=== RECORDS PROVIDED ===
━━━━━━━━━━

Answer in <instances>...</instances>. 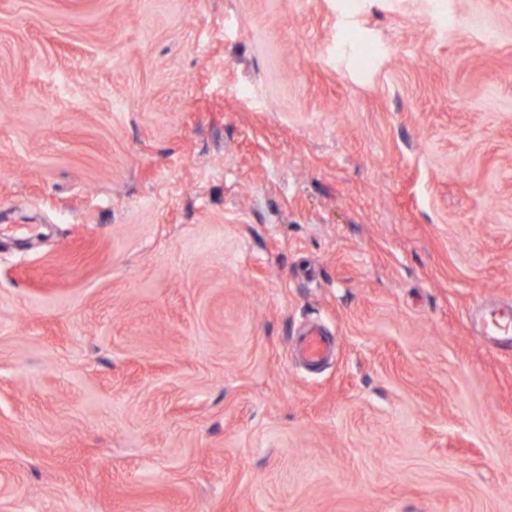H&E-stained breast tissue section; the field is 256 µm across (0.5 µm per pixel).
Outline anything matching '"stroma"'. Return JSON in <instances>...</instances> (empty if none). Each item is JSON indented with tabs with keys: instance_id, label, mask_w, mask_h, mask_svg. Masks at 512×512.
Here are the masks:
<instances>
[{
	"instance_id": "stroma-1",
	"label": "stroma",
	"mask_w": 512,
	"mask_h": 512,
	"mask_svg": "<svg viewBox=\"0 0 512 512\" xmlns=\"http://www.w3.org/2000/svg\"><path fill=\"white\" fill-rule=\"evenodd\" d=\"M502 303L512 0H0V512H512ZM499 318H495L487 325L486 332L483 336H487L493 340H499L501 337H509L512 340V308L506 305L502 308ZM331 346L327 331L319 325L306 327L295 343L301 359L311 366L326 361L330 355Z\"/></svg>"
}]
</instances>
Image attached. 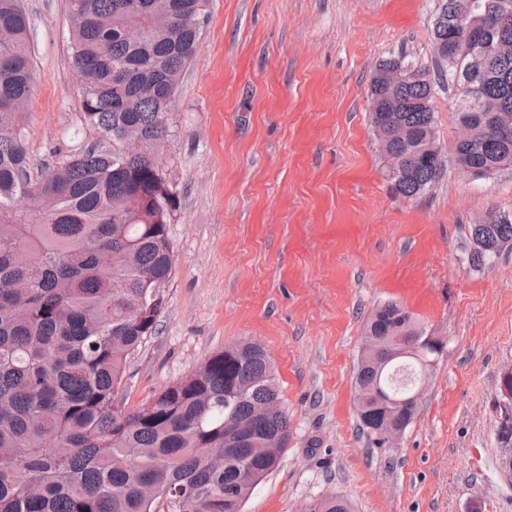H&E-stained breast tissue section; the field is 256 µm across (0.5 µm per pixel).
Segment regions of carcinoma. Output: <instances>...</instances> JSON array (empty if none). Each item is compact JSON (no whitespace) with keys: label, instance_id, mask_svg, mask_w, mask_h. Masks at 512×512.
Returning <instances> with one entry per match:
<instances>
[{"label":"carcinoma","instance_id":"carcinoma-1","mask_svg":"<svg viewBox=\"0 0 512 512\" xmlns=\"http://www.w3.org/2000/svg\"><path fill=\"white\" fill-rule=\"evenodd\" d=\"M207 3L67 0L82 120L99 138L74 139L34 176L23 133L35 83L29 22L23 0H0V512H242L279 464L269 443L288 447V414L260 346L213 353L135 409L122 400L128 361L167 307L177 197L157 176L156 156L125 154L121 136L130 129L150 147L169 136L163 102L195 55ZM470 10L491 30L478 50L459 23ZM431 38L450 46L435 70L391 56L377 64L370 91L382 126L403 123L413 137L391 141L411 172L396 192L412 199L445 172L423 142L425 130L438 134L435 111L424 107L435 87L452 91L453 77L463 83L480 69L483 95L457 96L456 119L481 102L512 114V0H438ZM390 67L406 78L384 82ZM451 160L478 177L512 166V124L471 125ZM469 235L495 245L471 250L481 266L512 241V219L491 212ZM366 333L379 348L361 358L355 391L371 430L381 420L375 385L404 397L441 352L394 302L374 311ZM235 386L240 394L227 397ZM263 405L271 409L256 415ZM239 427L253 440L234 442ZM226 450L229 462L214 468ZM306 512L351 505L328 495Z\"/></svg>","mask_w":512,"mask_h":512}]
</instances>
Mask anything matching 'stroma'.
Wrapping results in <instances>:
<instances>
[{
  "label": "stroma",
  "instance_id": "35a3bbf8",
  "mask_svg": "<svg viewBox=\"0 0 512 512\" xmlns=\"http://www.w3.org/2000/svg\"><path fill=\"white\" fill-rule=\"evenodd\" d=\"M437 0H208L201 39L155 152L179 198L176 268L123 396L146 403L243 340L273 361L290 440L243 512H303L334 494L353 512H512L500 469L499 385L512 366V246L469 264L470 225L512 215V167L448 164L420 198L383 176L369 124L375 65H432ZM36 72L25 118L33 167L73 137L82 83L65 0H24ZM394 301L444 352L411 424L380 445L353 380L365 324Z\"/></svg>",
  "mask_w": 512,
  "mask_h": 512
}]
</instances>
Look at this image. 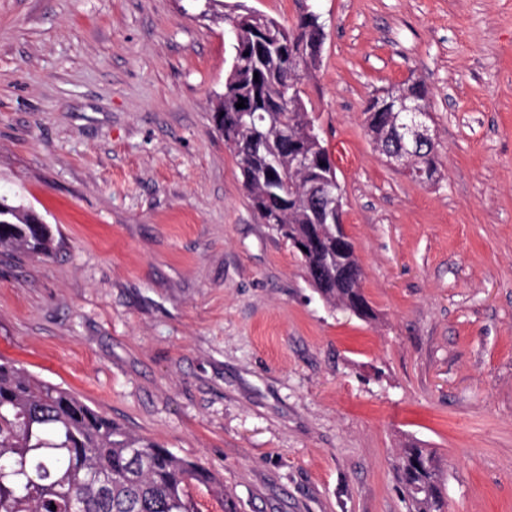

━━━━━━━━━━

=== DIRECTIONS ===
Only the lines from the one containing "Mask anything matching 'stroma'." through the last line of the records above should be repeated, exactly and without pictures.

=== TASK ANSWER ===
Mask anything matching 'stroma'.
Wrapping results in <instances>:
<instances>
[{
  "label": "stroma",
  "instance_id": "35a3bbf8",
  "mask_svg": "<svg viewBox=\"0 0 512 512\" xmlns=\"http://www.w3.org/2000/svg\"><path fill=\"white\" fill-rule=\"evenodd\" d=\"M437 0H208L201 39L155 152L179 198L176 268L123 396L146 403L243 340L273 361L290 440L243 512H303L334 494L353 512H512L500 469L499 385L512 366V246L469 264L470 225L512 215V167L448 164L420 198L383 176L369 124L375 65H432ZM36 72L25 118L33 167L73 137L82 83L65 0H24ZM394 301L444 352L411 424L380 445L353 380L365 324Z\"/></svg>",
  "mask_w": 512,
  "mask_h": 512
}]
</instances>
Look at this image. 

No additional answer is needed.